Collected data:
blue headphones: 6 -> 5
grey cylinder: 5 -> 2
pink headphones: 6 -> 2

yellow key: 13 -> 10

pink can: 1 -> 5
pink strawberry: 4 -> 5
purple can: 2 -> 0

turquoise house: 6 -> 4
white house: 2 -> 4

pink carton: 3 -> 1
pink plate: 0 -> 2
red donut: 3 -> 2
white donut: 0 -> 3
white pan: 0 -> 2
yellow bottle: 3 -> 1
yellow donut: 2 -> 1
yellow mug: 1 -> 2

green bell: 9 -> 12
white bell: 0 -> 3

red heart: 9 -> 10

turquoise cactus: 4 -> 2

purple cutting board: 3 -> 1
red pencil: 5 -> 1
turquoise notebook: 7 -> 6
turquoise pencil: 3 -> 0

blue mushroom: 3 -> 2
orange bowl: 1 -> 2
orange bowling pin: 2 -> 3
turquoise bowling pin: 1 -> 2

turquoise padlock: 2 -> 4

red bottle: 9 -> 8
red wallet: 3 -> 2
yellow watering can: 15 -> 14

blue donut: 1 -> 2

> _WHAT YOU HAVE TO DO_: Filter the entries by the string "donut" and copy each matching line.

> _SOLUTION TO THIS EXERCISE_:
red donut: 3 -> 2
white donut: 0 -> 3
yellow donut: 2 -> 1
blue donut: 1 -> 2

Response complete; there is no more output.